-- Exercise inputs follows --

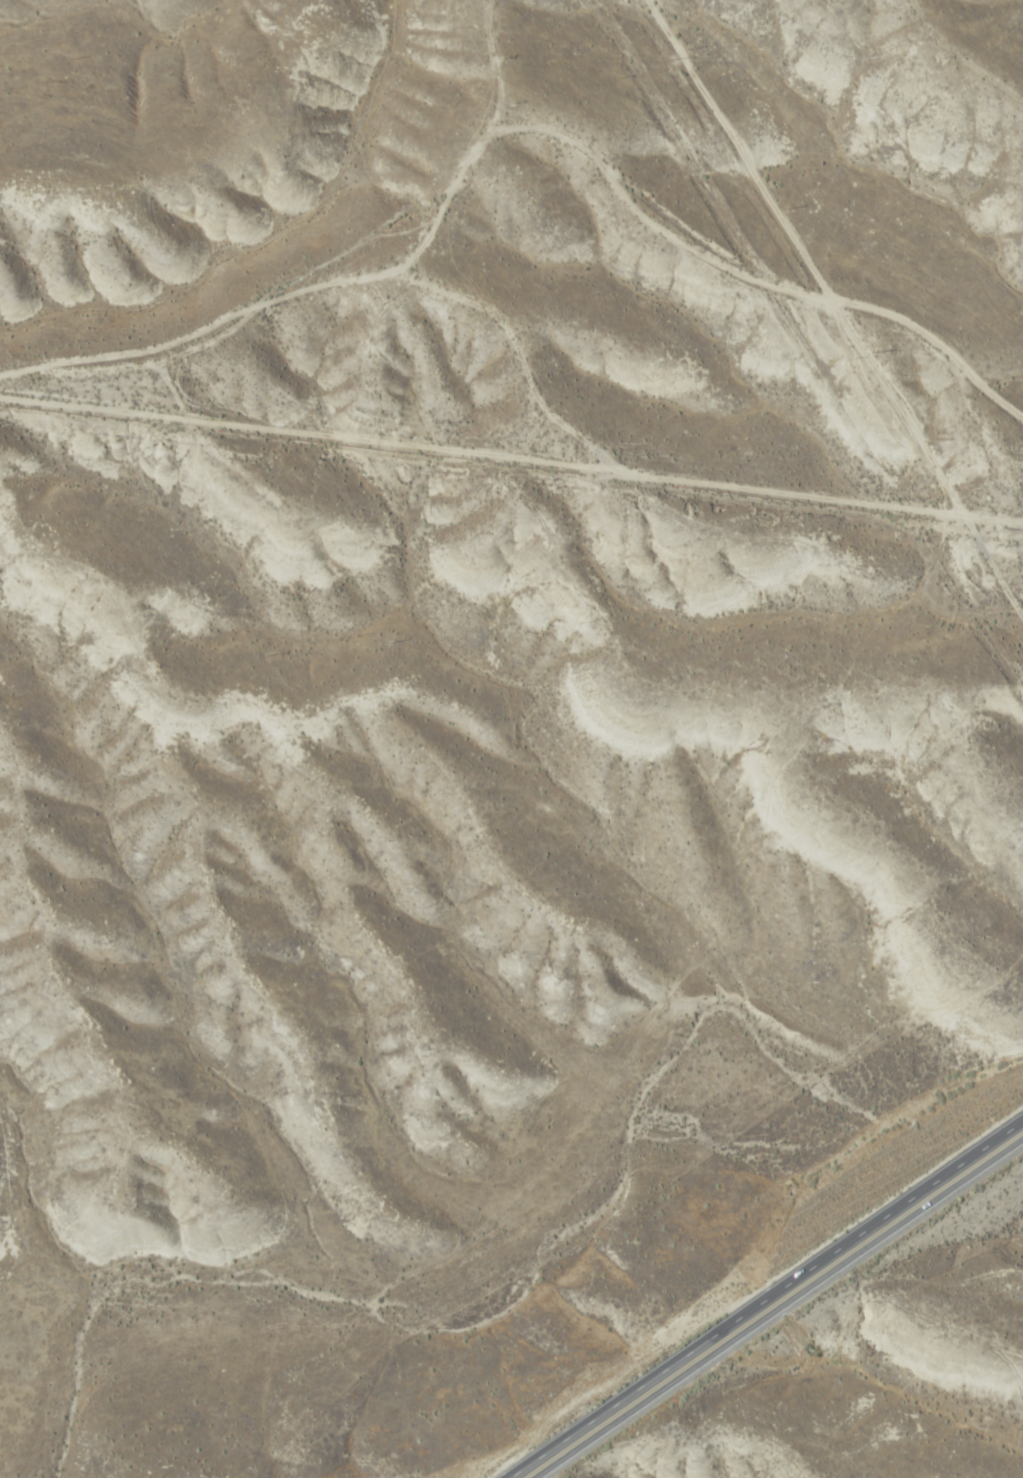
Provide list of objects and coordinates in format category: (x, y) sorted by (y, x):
road: (602, 147)
road: (815, 233)
road: (774, 1307)
crop: (909, 1410)

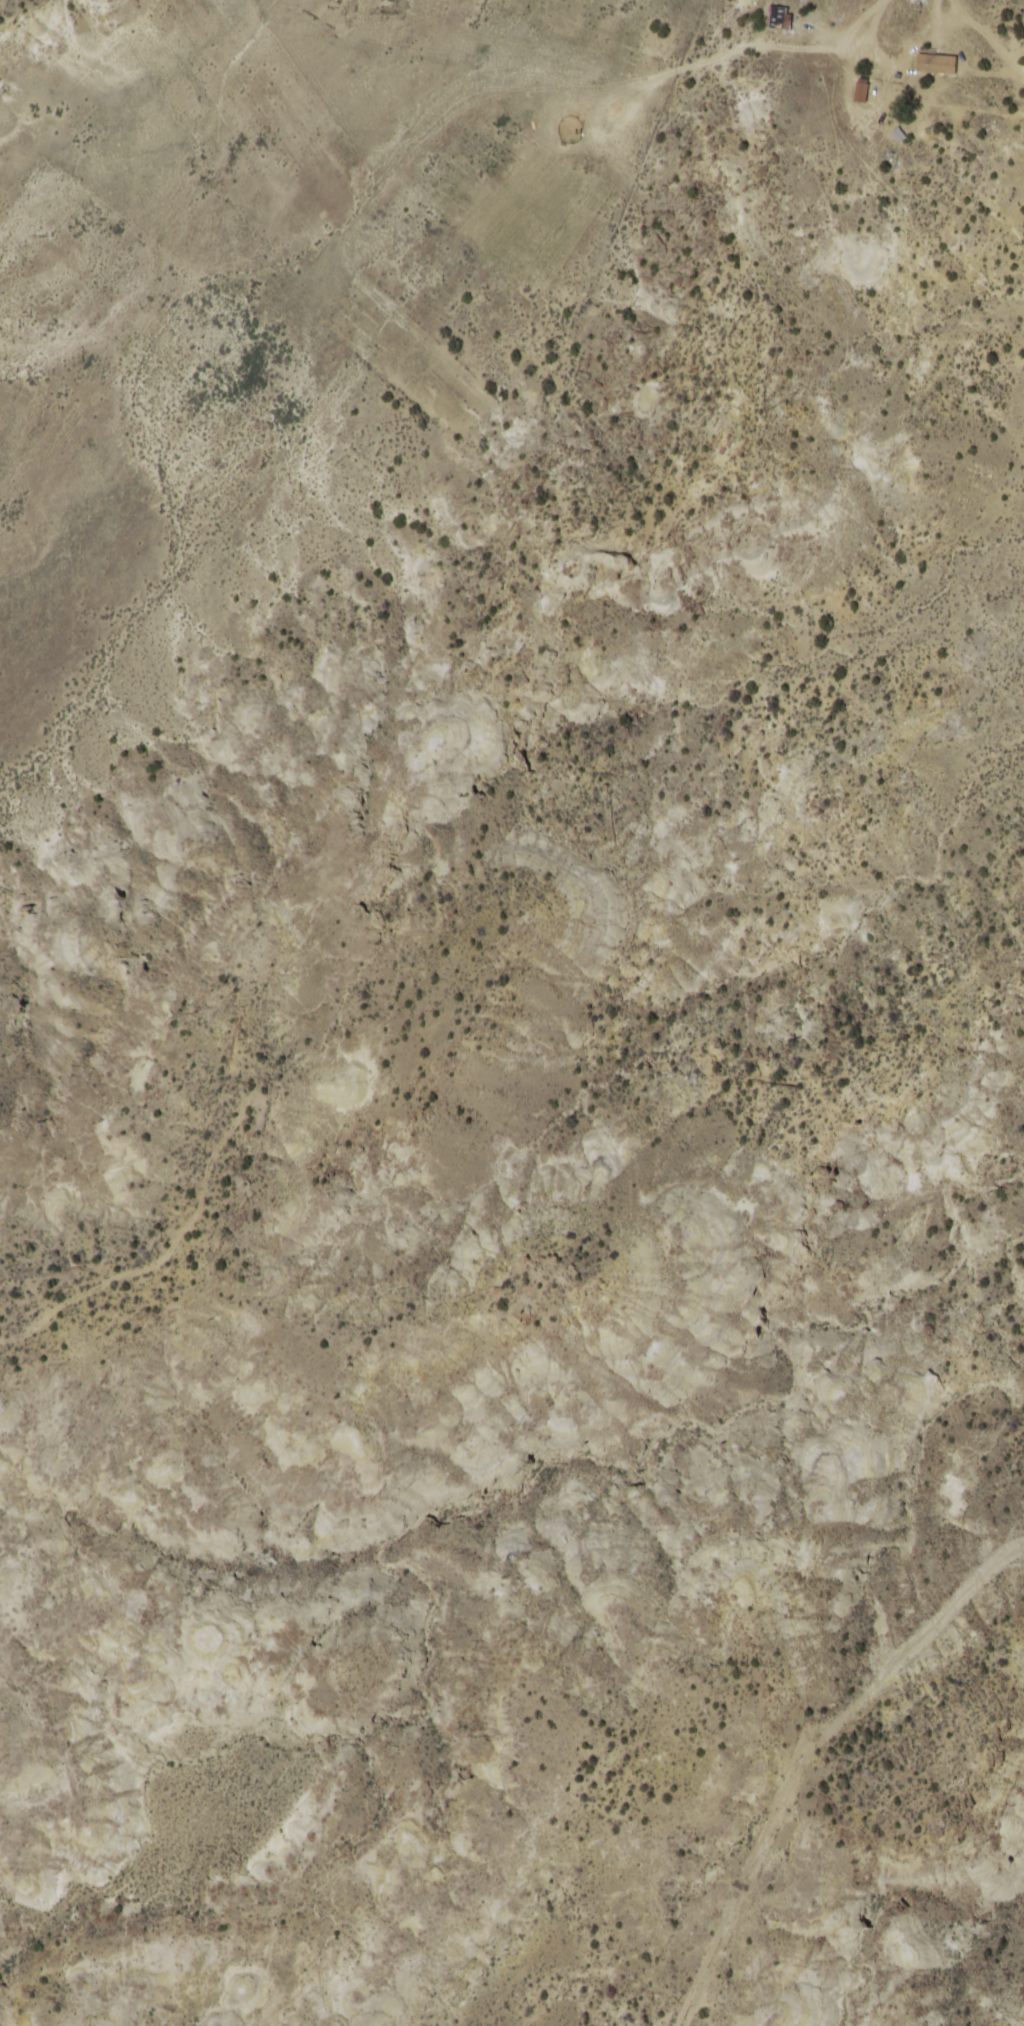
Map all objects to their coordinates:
building: (779, 18)
road: (877, 35)
building: (936, 64)
road: (413, 151)
road: (660, 1049)
road: (803, 1747)

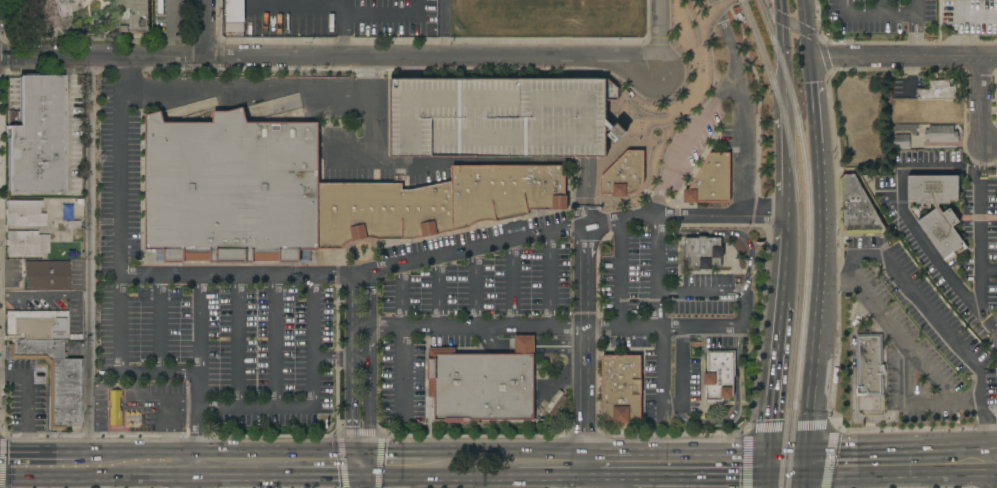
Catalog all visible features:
parking lot: (698, 3)
road: (880, 8)
road: (915, 8)
building: (235, 11)
building: (47, 14)
building: (131, 16)
road: (386, 16)
road: (873, 16)
building: (970, 16)
parking lot: (970, 16)
road: (972, 16)
parking lot: (884, 18)
road: (706, 19)
road: (341, 20)
road: (646, 20)
road: (790, 22)
road: (168, 28)
road: (206, 28)
building: (234, 29)
road: (806, 29)
road: (658, 32)
road: (915, 35)
road: (341, 40)
road: (962, 45)
road: (342, 49)
road: (784, 49)
road: (219, 54)
road: (903, 55)
road: (328, 58)
traffic signals: (810, 59)
road: (383, 68)
building: (938, 89)
road: (318, 91)
road: (814, 103)
road: (741, 105)
building: (941, 108)
road: (980, 113)
building: (501, 117)
building: (918, 117)
parking lot: (493, 119)
building: (941, 133)
building: (34, 135)
road: (685, 138)
building: (900, 141)
road: (989, 142)
parking lot: (689, 144)
road: (787, 156)
road: (350, 163)
road: (120, 166)
building: (624, 175)
building: (711, 180)
road: (650, 182)
building: (231, 189)
building: (436, 203)
building: (856, 207)
building: (937, 209)
building: (24, 212)
road: (764, 214)
parking lot: (979, 214)
road: (900, 215)
road: (729, 233)
road: (767, 234)
railway: (798, 240)
railway: (807, 240)
building: (25, 243)
road: (837, 243)
building: (703, 252)
road: (983, 253)
road: (786, 254)
road: (91, 257)
road: (431, 258)
road: (0, 263)
road: (658, 271)
road: (620, 273)
building: (47, 274)
road: (990, 274)
road: (550, 279)
road: (511, 283)
road: (475, 287)
road: (438, 292)
road: (720, 294)
parking lot: (563, 299)
road: (818, 299)
road: (585, 306)
parking lot: (207, 307)
road: (939, 322)
road: (160, 323)
building: (35, 324)
road: (552, 328)
road: (402, 338)
road: (239, 340)
road: (900, 340)
road: (276, 341)
building: (618, 341)
parking lot: (923, 342)
road: (338, 357)
road: (119, 364)
building: (868, 364)
road: (361, 365)
road: (200, 367)
road: (660, 370)
road: (777, 374)
building: (719, 375)
building: (54, 379)
road: (852, 382)
building: (483, 383)
building: (996, 383)
building: (621, 387)
road: (133, 389)
parking lot: (27, 395)
road: (315, 399)
road: (902, 400)
road: (28, 402)
road: (99, 404)
road: (148, 404)
road: (185, 404)
building: (115, 408)
road: (709, 428)
road: (171, 431)
road: (416, 436)
road: (992, 444)
road: (970, 445)
road: (879, 447)
traffic signals: (807, 451)
road: (787, 452)
traffic signals: (768, 453)
road: (607, 454)
road: (433, 456)
road: (55, 457)
road: (281, 457)
traffic signals: (364, 457)
road: (392, 457)
road: (155, 458)
road: (341, 460)
road: (379, 460)
road: (805, 463)
road: (766, 466)
road: (993, 466)
road: (364, 469)
road: (195, 472)
road: (996, 472)
road: (899, 474)
traffic signals: (804, 476)
road: (784, 478)
traffic signals: (765, 479)
road: (695, 480)
road: (237, 481)
road: (322, 481)
road: (606, 481)
road: (906, 481)
road: (68, 482)
road: (165, 482)
traffic signals: (364, 482)
road: (380, 482)
road: (454, 482)
road: (549, 482)
road: (803, 482)
road: (765, 483)
road: (626, 484)
road: (102, 485)
road: (234, 485)
road: (364, 485)
road: (397, 485)
road: (553, 485)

-- Exercise inputs concluded --

Without the pictures, extract every entry verbatim.

» **Response to this exercise**:
Provide list of objects and coordinates in format category: (x, y) sorted by (y, x):
road: (602, 147)
road: (815, 233)
road: (774, 1307)
crop: (909, 1410)

Map all objects to their coordinates:
building: (779, 18)
road: (877, 35)
building: (936, 64)
road: (413, 151)
road: (660, 1049)
road: (803, 1747)

Catalog all visible features:
parking lot: (698, 3)
road: (880, 8)
road: (915, 8)
building: (235, 11)
building: (47, 14)
building: (131, 16)
road: (386, 16)
road: (873, 16)
building: (970, 16)
parking lot: (970, 16)
road: (972, 16)
parking lot: (884, 18)
road: (706, 19)
road: (341, 20)
road: (646, 20)
road: (790, 22)
road: (168, 28)
road: (206, 28)
building: (234, 29)
road: (806, 29)
road: (658, 32)
road: (915, 35)
road: (341, 40)
road: (962, 45)
road: (342, 49)
road: (784, 49)
road: (219, 54)
road: (903, 55)
road: (328, 58)
traffic signals: (810, 59)
road: (383, 68)
building: (938, 89)
road: (318, 91)
road: (814, 103)
road: (741, 105)
building: (941, 108)
road: (980, 113)
building: (501, 117)
building: (918, 117)
parking lot: (493, 119)
building: (941, 133)
building: (34, 135)
road: (685, 138)
building: (900, 141)
road: (989, 142)
parking lot: (689, 144)
road: (787, 156)
road: (350, 163)
road: (120, 166)
building: (624, 175)
building: (711, 180)
road: (650, 182)
building: (231, 189)
building: (436, 203)
building: (856, 207)
building: (937, 209)
building: (24, 212)
road: (764, 214)
parking lot: (979, 214)
road: (900, 215)
road: (729, 233)
road: (767, 234)
railway: (798, 240)
railway: (807, 240)
building: (25, 243)
road: (837, 243)
building: (703, 252)
road: (983, 253)
road: (786, 254)
road: (91, 257)
road: (431, 258)
road: (0, 263)
road: (658, 271)
road: (620, 273)
building: (47, 274)
road: (990, 274)
road: (550, 279)
road: (511, 283)
road: (475, 287)
road: (438, 292)
road: (720, 294)
parking lot: (563, 299)
road: (818, 299)
road: (585, 306)
parking lot: (207, 307)
road: (939, 322)
road: (160, 323)
building: (35, 324)
road: (552, 328)
road: (402, 338)
road: (239, 340)
road: (900, 340)
road: (276, 341)
building: (618, 341)
parking lot: (923, 342)
road: (338, 357)
road: (119, 364)
building: (868, 364)
road: (361, 365)
road: (200, 367)
road: (660, 370)
road: (777, 374)
building: (719, 375)
building: (54, 379)
road: (852, 382)
building: (483, 383)
building: (996, 383)
building: (621, 387)
road: (133, 389)
parking lot: (27, 395)
road: (315, 399)
road: (902, 400)
road: (28, 402)
road: (99, 404)
road: (148, 404)
road: (185, 404)
building: (115, 408)
road: (709, 428)
road: (171, 431)
road: (416, 436)
road: (992, 444)
road: (970, 445)
road: (879, 447)
traffic signals: (807, 451)
road: (787, 452)
traffic signals: (768, 453)
road: (607, 454)
road: (433, 456)
road: (55, 457)
road: (281, 457)
traffic signals: (364, 457)
road: (392, 457)
road: (155, 458)
road: (341, 460)
road: (379, 460)
road: (805, 463)
road: (766, 466)
road: (993, 466)
road: (364, 469)
road: (195, 472)
road: (996, 472)
road: (899, 474)
traffic signals: (804, 476)
road: (784, 478)
traffic signals: (765, 479)
road: (695, 480)
road: (237, 481)
road: (322, 481)
road: (606, 481)
road: (906, 481)
road: (68, 482)
road: (165, 482)
traffic signals: (364, 482)
road: (380, 482)
road: (454, 482)
road: (549, 482)
road: (803, 482)
road: (765, 483)
road: (626, 484)
road: (102, 485)
road: (234, 485)
road: (364, 485)
road: (397, 485)
road: (553, 485)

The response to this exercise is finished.